*EXERCISE DIRECTIONS*
Once you reach the line containing "(797, 387) = (481, 282): orange" in the data below, restate each line word for word up to and including the one containing "(991, 550) = (635, 371): black".

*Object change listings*
━━━━━━━━━━

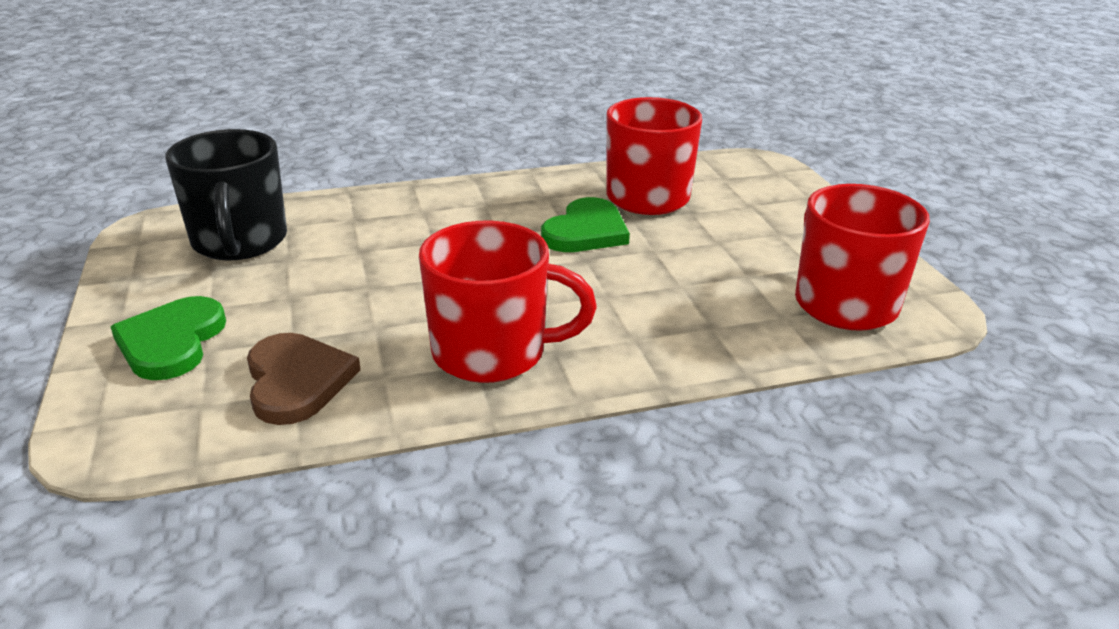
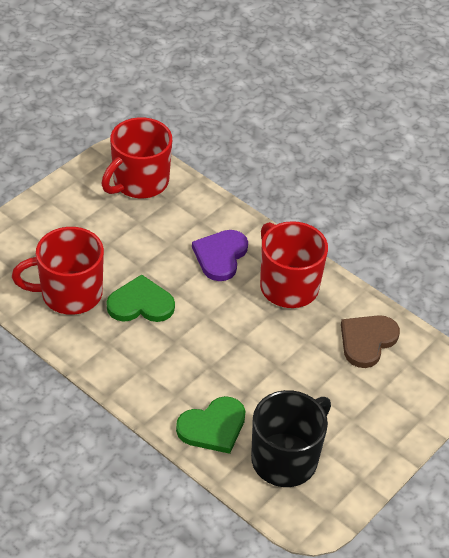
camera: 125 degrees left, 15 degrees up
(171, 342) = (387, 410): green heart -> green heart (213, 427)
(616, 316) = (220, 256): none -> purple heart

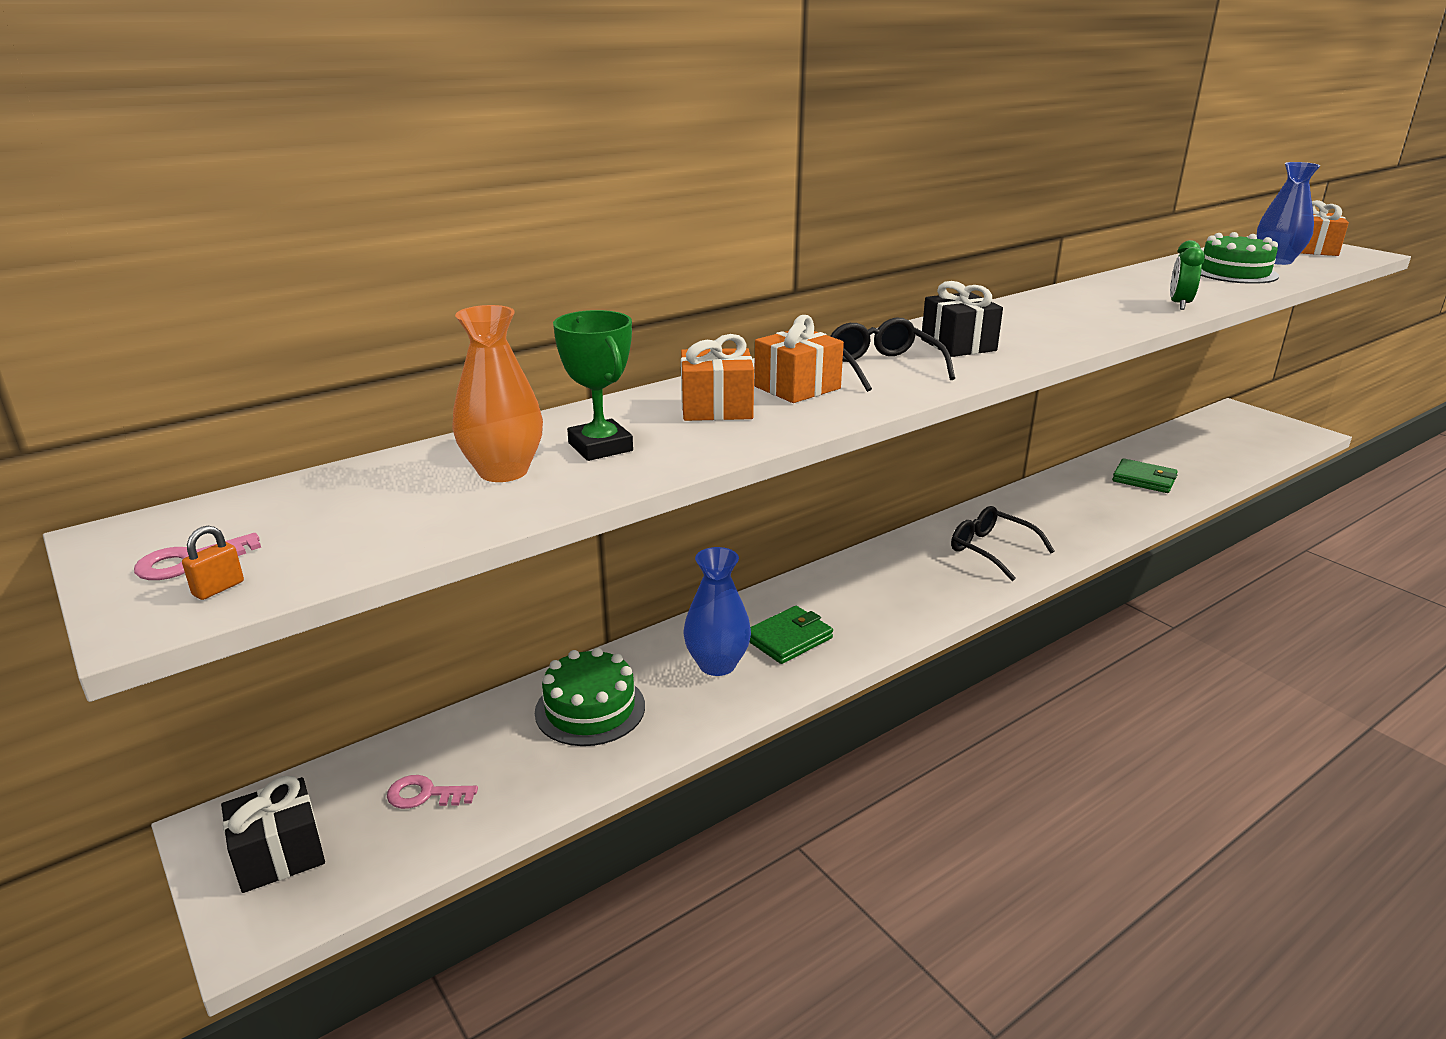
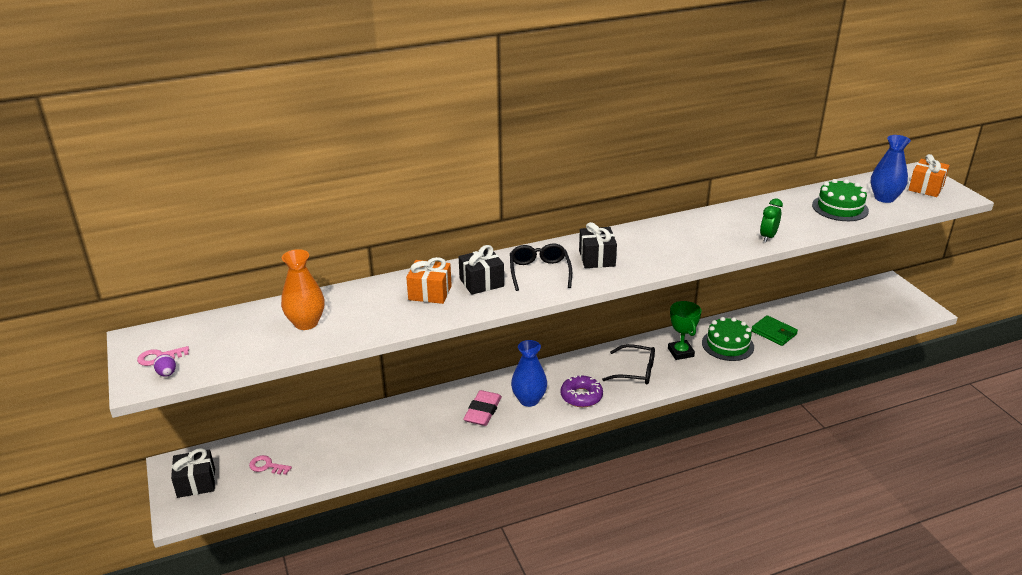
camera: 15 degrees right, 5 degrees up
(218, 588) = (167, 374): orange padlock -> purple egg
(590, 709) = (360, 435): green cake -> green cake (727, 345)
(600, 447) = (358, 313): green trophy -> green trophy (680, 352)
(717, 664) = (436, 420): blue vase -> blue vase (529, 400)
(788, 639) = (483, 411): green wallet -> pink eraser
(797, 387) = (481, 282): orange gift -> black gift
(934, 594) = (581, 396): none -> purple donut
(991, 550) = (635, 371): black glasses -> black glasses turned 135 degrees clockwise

━━━━━━━━━━

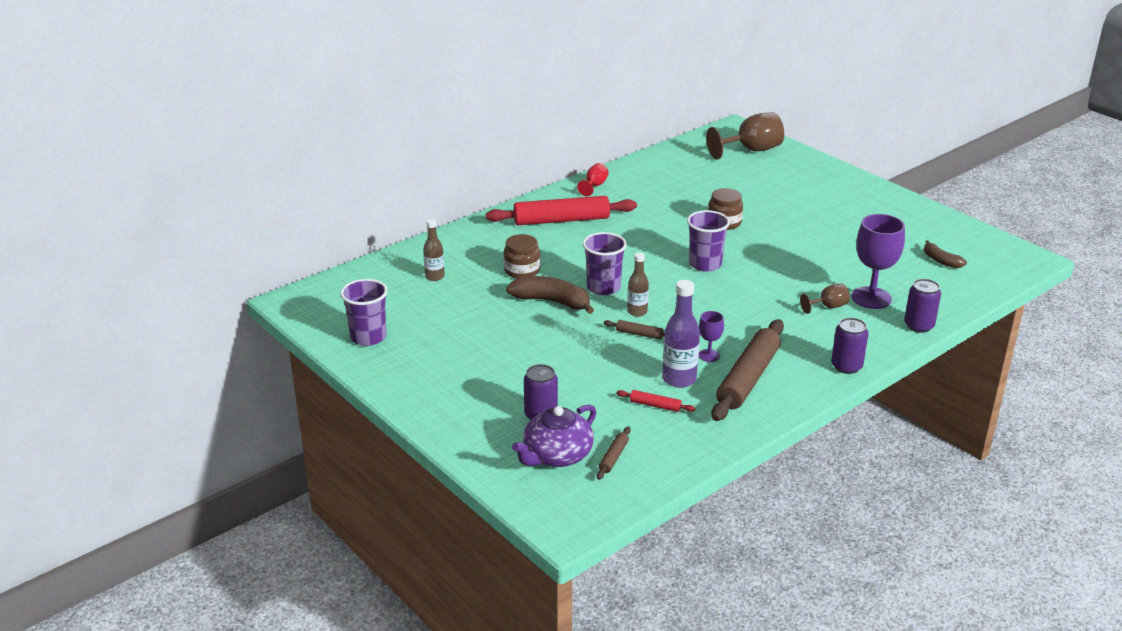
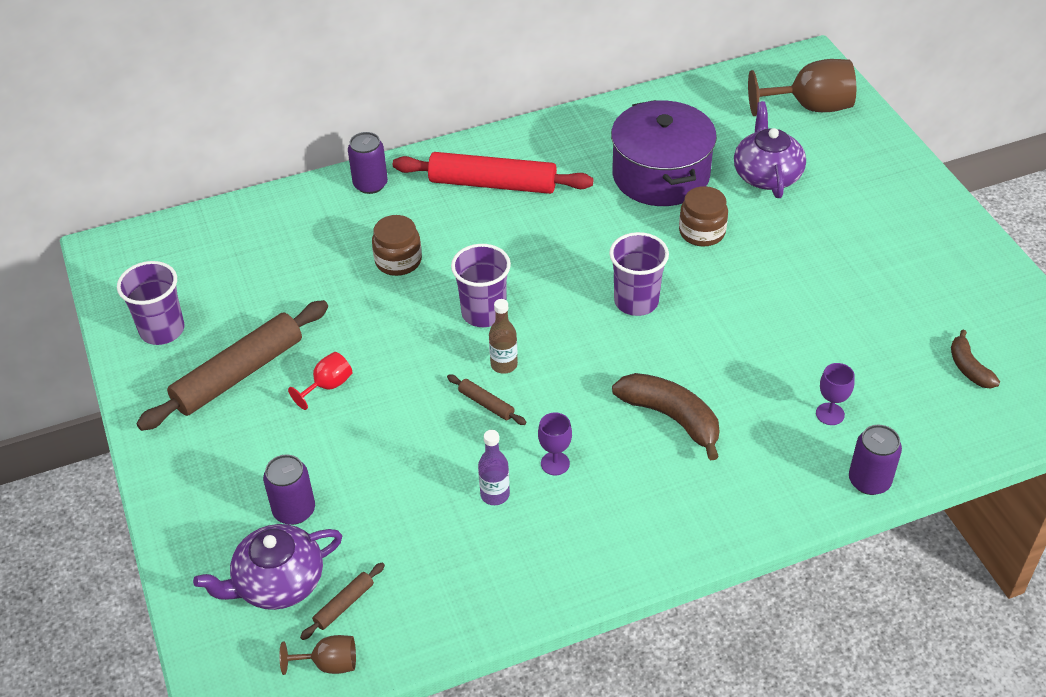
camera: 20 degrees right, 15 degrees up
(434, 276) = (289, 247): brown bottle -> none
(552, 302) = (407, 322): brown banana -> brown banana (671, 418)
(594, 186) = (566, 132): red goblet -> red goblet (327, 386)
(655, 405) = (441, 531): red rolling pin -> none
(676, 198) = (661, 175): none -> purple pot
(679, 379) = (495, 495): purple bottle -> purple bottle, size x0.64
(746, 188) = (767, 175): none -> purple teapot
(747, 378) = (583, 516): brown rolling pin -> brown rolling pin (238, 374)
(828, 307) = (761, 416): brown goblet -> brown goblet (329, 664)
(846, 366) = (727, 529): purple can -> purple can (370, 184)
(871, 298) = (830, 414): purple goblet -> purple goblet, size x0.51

━━━━━━━━━━

*SOLUTION TO THIS EXERCISE*
(797, 387) = (481, 282): orange gift -> black gift
(934, 594) = (581, 396): none -> purple donut
(991, 550) = (635, 371): black glasses -> black glasses turned 135 degrees clockwise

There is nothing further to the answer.